§ WHAT NEEDS TO BE DONE
Output nothing but the lines from the first line of the entries to the line with "yellow cone A3", inclusive, exactly as they read.

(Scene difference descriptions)
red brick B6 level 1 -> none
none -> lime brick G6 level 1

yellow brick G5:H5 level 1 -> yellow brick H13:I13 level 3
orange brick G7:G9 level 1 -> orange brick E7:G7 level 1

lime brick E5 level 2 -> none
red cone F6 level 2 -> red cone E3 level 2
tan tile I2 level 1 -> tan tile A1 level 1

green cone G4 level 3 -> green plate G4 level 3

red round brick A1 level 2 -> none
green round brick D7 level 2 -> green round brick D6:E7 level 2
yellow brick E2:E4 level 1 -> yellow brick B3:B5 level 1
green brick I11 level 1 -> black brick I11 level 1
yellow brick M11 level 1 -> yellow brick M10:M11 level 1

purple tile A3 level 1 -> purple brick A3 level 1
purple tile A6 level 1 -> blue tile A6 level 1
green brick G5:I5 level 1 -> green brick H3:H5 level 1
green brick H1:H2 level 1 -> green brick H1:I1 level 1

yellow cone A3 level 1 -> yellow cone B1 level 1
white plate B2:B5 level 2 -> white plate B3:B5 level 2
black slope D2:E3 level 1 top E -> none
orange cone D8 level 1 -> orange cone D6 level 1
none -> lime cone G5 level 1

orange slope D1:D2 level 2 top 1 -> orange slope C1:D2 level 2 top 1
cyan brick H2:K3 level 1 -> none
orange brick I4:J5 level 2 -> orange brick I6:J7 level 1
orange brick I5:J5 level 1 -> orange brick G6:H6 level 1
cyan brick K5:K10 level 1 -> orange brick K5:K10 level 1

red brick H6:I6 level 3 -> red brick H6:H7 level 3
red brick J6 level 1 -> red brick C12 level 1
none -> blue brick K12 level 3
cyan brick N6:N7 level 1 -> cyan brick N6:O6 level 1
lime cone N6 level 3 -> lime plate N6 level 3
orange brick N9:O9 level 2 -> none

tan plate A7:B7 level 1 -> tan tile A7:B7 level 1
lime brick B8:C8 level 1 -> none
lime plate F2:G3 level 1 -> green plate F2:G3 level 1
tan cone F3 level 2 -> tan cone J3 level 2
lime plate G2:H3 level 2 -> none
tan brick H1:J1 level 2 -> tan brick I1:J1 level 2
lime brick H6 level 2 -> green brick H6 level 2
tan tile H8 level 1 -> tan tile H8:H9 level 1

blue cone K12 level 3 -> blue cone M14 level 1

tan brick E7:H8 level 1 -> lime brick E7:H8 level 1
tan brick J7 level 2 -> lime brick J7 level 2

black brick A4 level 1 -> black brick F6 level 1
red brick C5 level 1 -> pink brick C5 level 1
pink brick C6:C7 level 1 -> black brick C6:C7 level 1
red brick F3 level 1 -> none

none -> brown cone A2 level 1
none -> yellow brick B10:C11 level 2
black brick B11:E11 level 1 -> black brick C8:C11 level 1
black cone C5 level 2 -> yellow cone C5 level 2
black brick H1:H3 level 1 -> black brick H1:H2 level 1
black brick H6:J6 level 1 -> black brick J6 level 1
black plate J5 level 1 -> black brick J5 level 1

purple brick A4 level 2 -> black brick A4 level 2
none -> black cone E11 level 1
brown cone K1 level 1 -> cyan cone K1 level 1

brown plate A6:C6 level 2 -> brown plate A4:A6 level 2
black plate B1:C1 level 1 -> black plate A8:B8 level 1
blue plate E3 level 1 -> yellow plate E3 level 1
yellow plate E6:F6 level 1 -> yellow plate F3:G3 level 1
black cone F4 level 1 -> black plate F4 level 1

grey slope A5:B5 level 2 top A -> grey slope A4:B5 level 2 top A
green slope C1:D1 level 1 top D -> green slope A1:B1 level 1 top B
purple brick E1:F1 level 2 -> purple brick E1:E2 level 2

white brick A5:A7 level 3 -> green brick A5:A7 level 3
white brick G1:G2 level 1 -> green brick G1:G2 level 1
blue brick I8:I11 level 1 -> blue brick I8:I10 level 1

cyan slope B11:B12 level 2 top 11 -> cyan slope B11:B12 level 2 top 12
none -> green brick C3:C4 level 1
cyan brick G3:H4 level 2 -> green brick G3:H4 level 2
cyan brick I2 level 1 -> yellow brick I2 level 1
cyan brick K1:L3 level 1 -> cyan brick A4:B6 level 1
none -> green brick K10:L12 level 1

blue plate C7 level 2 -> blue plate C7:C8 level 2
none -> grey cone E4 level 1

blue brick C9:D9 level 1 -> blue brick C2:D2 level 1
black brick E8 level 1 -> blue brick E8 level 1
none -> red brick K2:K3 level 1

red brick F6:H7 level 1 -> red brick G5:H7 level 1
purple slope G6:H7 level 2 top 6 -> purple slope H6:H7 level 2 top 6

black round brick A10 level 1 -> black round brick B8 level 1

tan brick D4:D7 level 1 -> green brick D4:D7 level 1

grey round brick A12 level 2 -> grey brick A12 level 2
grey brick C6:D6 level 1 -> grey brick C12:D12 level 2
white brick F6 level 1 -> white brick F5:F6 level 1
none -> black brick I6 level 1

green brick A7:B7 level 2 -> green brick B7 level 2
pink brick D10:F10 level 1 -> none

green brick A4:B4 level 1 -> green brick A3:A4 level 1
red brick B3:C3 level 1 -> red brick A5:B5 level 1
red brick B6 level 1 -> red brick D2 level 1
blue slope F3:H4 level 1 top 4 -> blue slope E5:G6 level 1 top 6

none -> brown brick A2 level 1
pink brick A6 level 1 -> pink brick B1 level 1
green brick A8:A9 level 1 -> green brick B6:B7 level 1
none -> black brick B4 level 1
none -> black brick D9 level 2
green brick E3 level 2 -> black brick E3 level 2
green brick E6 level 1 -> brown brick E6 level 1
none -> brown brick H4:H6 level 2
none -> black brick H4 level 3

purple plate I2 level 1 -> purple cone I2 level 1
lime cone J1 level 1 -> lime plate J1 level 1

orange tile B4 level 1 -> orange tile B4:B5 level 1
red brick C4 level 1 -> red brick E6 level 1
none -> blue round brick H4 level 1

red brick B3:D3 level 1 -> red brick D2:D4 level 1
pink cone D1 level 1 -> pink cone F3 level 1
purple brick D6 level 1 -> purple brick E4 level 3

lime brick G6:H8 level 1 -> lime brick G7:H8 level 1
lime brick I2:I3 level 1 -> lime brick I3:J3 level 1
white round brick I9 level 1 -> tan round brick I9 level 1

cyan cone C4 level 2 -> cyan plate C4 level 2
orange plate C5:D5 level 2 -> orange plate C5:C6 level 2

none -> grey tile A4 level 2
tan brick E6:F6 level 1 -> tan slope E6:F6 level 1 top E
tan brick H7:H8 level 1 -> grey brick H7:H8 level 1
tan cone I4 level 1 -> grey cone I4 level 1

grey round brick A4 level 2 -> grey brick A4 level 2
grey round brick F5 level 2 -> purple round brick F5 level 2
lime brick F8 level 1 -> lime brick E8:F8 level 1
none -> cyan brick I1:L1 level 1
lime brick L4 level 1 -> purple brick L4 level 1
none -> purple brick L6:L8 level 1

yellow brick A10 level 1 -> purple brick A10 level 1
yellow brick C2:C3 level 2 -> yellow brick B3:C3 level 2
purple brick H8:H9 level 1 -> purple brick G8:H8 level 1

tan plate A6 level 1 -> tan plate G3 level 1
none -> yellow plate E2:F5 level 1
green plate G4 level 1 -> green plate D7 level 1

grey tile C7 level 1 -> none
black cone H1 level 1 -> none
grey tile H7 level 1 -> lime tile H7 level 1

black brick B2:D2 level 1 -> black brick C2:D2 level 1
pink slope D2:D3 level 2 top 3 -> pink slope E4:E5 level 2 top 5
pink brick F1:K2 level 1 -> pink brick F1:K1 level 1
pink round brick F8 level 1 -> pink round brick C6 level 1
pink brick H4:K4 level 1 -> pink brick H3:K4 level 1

§ RESPONSE TO THIS TASK
red brick B6 level 1 -> none
none -> lime brick G6 level 1

yellow brick G5:H5 level 1 -> yellow brick H13:I13 level 3
orange brick G7:G9 level 1 -> orange brick E7:G7 level 1

lime brick E5 level 2 -> none
red cone F6 level 2 -> red cone E3 level 2
tan tile I2 level 1 -> tan tile A1 level 1

green cone G4 level 3 -> green plate G4 level 3

red round brick A1 level 2 -> none
green round brick D7 level 2 -> green round brick D6:E7 level 2
yellow brick E2:E4 level 1 -> yellow brick B3:B5 level 1
green brick I11 level 1 -> black brick I11 level 1
yellow brick M11 level 1 -> yellow brick M10:M11 level 1

purple tile A3 level 1 -> purple brick A3 level 1
purple tile A6 level 1 -> blue tile A6 level 1
green brick G5:I5 level 1 -> green brick H3:H5 level 1
green brick H1:H2 level 1 -> green brick H1:I1 level 1

yellow cone A3 level 1 -> yellow cone B1 level 1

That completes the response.